The lines to copy are those in the records below that hold the word "none".

§ **Task inputs**
---

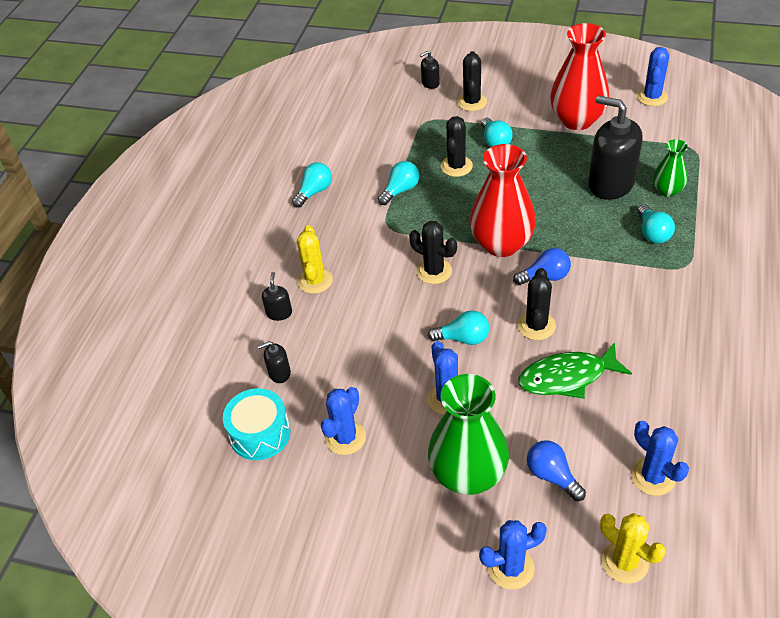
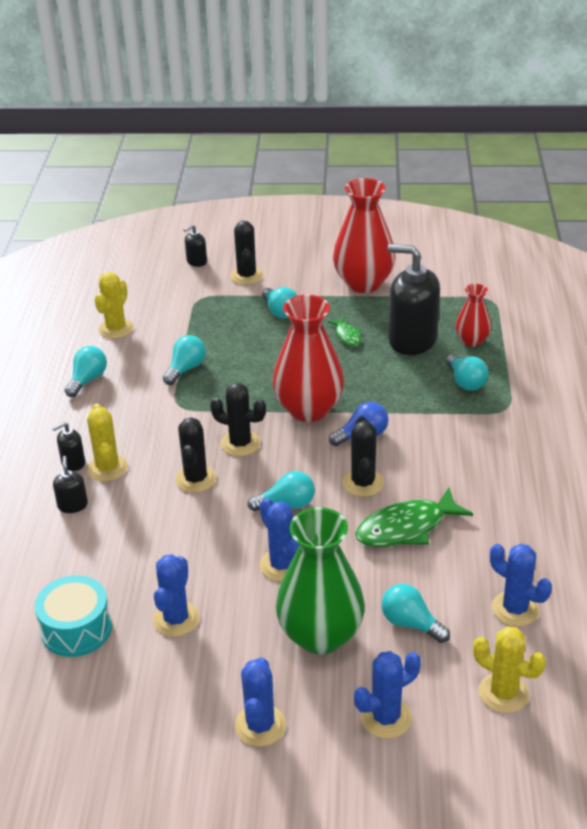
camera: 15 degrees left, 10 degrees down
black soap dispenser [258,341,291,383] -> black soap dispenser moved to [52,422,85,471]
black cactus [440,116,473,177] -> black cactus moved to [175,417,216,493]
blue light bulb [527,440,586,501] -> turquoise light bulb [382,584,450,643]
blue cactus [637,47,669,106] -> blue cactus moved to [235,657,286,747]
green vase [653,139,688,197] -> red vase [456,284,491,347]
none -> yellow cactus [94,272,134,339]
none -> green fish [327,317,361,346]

---

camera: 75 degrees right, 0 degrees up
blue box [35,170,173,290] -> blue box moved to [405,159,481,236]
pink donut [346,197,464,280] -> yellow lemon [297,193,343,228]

---

§ **Exercise answer**
none -> yellow cactus [94,272,134,339]
none -> green fish [327,317,361,346]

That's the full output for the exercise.